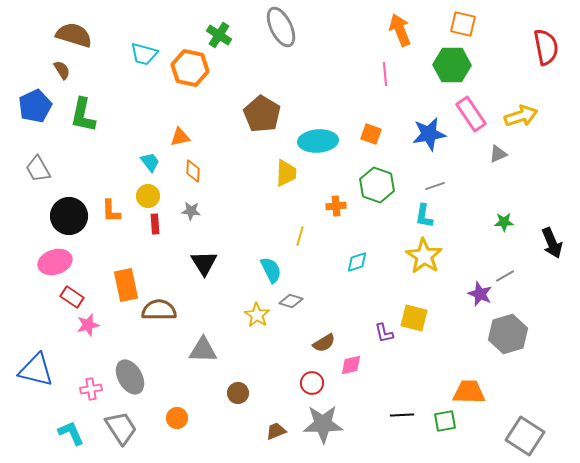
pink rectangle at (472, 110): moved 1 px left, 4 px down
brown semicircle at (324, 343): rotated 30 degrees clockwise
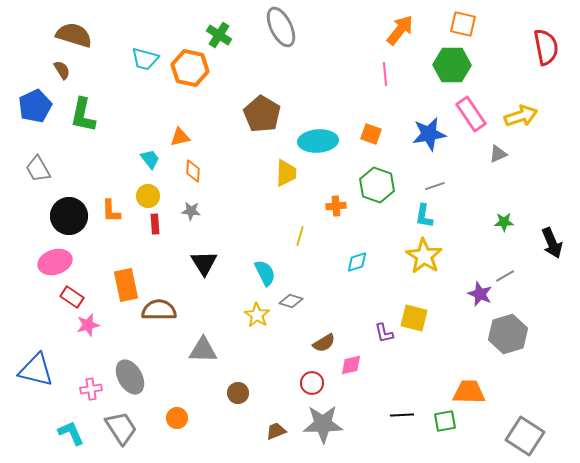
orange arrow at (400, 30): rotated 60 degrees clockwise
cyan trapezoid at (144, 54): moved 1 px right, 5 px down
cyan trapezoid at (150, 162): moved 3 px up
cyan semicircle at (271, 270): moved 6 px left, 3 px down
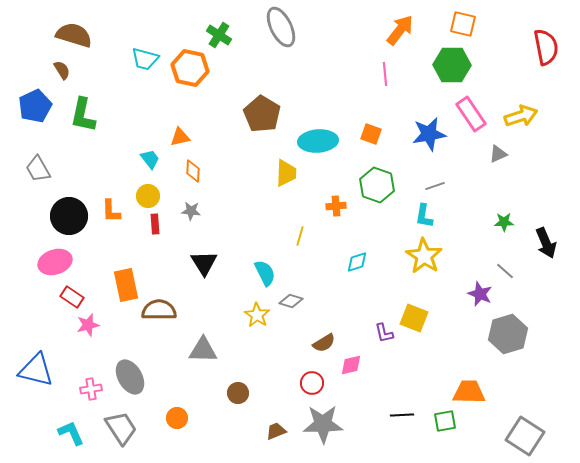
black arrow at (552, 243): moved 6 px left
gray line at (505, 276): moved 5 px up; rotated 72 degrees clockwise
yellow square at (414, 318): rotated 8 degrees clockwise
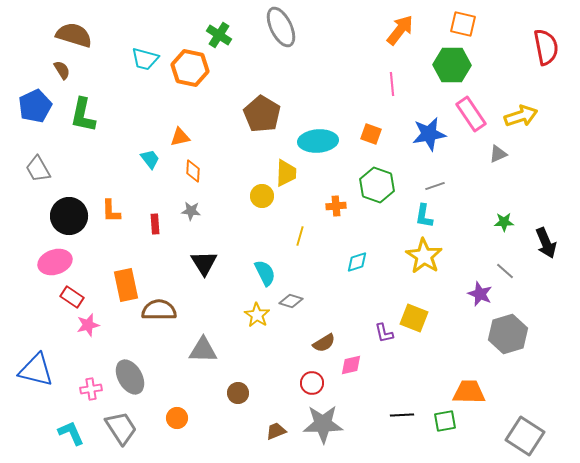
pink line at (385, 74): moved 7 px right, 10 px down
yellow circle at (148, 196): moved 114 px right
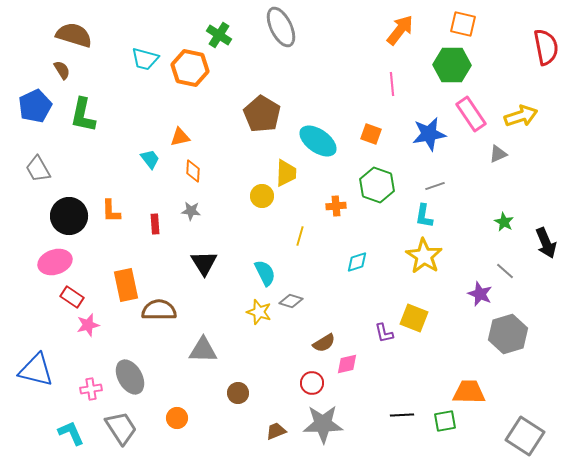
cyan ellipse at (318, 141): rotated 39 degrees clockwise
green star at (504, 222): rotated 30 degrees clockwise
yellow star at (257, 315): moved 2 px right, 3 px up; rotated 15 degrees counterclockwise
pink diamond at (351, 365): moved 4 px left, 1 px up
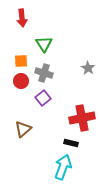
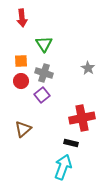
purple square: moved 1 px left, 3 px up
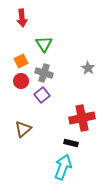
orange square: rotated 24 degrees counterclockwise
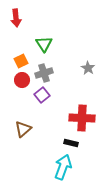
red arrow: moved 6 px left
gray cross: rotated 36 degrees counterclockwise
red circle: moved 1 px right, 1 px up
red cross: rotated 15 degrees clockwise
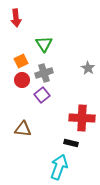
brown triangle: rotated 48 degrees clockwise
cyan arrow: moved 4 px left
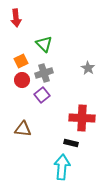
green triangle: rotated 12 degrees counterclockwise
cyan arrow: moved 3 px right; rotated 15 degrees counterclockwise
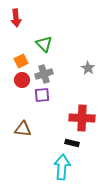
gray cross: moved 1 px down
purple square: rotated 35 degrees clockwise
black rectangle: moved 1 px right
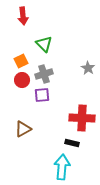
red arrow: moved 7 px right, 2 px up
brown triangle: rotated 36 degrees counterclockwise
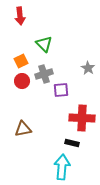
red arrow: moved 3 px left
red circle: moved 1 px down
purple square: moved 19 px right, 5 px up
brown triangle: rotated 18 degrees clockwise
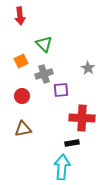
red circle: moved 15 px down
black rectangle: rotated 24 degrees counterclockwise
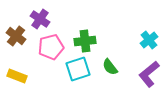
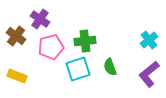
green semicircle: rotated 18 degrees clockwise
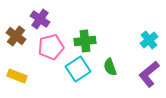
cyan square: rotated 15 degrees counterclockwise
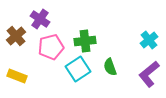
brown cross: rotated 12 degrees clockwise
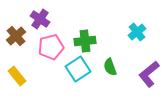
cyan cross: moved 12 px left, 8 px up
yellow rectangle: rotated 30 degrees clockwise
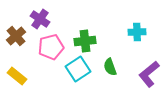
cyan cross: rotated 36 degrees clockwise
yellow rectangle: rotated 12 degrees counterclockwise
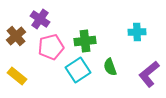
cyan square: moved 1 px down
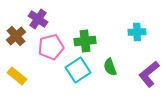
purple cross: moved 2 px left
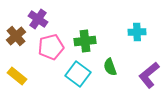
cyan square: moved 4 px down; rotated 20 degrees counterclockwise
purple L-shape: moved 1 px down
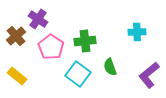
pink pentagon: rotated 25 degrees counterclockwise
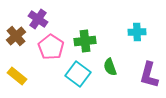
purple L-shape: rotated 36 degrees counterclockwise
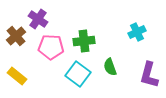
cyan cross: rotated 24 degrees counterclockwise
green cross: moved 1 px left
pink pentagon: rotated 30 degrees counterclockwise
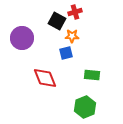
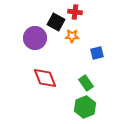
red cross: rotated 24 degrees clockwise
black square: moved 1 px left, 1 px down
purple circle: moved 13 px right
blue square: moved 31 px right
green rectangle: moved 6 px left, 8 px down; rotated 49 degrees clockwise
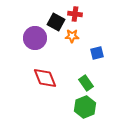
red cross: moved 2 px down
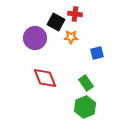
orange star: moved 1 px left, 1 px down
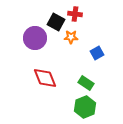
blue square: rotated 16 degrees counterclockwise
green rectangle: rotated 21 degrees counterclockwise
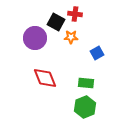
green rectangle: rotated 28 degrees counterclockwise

#### [Task objective]
Copy out every line of the rows above word for word, leaving out the lines that only mark a picture.

#### [Worked solution]
pink rectangle at (472, 110): moved 1 px left, 4 px down
brown semicircle at (324, 343): rotated 30 degrees clockwise
orange arrow at (400, 30): rotated 60 degrees clockwise
cyan trapezoid at (144, 54): moved 1 px right, 5 px down
cyan trapezoid at (150, 162): moved 3 px up
cyan semicircle at (271, 270): moved 6 px left, 3 px down
black arrow at (552, 243): moved 6 px left
gray line at (505, 276): moved 5 px up; rotated 72 degrees clockwise
yellow square at (414, 318): rotated 8 degrees clockwise
pink line at (385, 74): moved 7 px right, 10 px down
yellow circle at (148, 196): moved 114 px right
cyan ellipse at (318, 141): rotated 39 degrees clockwise
green star at (504, 222): rotated 30 degrees clockwise
yellow star at (257, 315): moved 2 px right, 3 px up; rotated 15 degrees counterclockwise
pink diamond at (351, 365): moved 4 px left, 1 px up
purple square: moved 1 px left, 3 px up
orange square: rotated 24 degrees counterclockwise
red arrow: moved 6 px left
gray cross: rotated 36 degrees counterclockwise
red circle: moved 1 px right, 1 px up
red cross: rotated 15 degrees clockwise
brown triangle: rotated 48 degrees clockwise
cyan arrow: moved 4 px left
green triangle: rotated 12 degrees counterclockwise
cyan arrow: moved 3 px right; rotated 15 degrees counterclockwise
gray cross: moved 1 px down
purple square: rotated 35 degrees clockwise
black rectangle: moved 1 px right
red arrow: moved 7 px right, 2 px up
brown triangle: rotated 36 degrees counterclockwise
red arrow: moved 3 px left
red circle: moved 1 px down
purple square: moved 19 px right, 5 px up
brown triangle: rotated 18 degrees clockwise
red circle: moved 15 px down
black rectangle: rotated 24 degrees counterclockwise
green semicircle: rotated 18 degrees clockwise
cyan square: rotated 15 degrees counterclockwise
brown cross: rotated 12 degrees clockwise
cyan cross: moved 12 px left, 8 px up
yellow rectangle: rotated 30 degrees clockwise
cyan cross: rotated 36 degrees clockwise
yellow rectangle: rotated 12 degrees counterclockwise
cyan square: moved 1 px down
purple cross: moved 2 px left
cyan square: moved 4 px down; rotated 20 degrees counterclockwise
purple L-shape: moved 1 px down
pink pentagon: rotated 25 degrees counterclockwise
purple L-shape: rotated 36 degrees counterclockwise
cyan cross: rotated 24 degrees counterclockwise
green cross: moved 1 px left
pink pentagon: rotated 30 degrees counterclockwise
red cross: rotated 24 degrees clockwise
black square: moved 1 px left, 1 px down
purple circle: moved 13 px right
blue square: moved 31 px right
green rectangle: moved 6 px left, 8 px down; rotated 49 degrees clockwise
red cross: moved 2 px down
orange star: moved 1 px left, 1 px down
blue square: rotated 16 degrees counterclockwise
green rectangle: rotated 21 degrees counterclockwise
green rectangle: rotated 28 degrees counterclockwise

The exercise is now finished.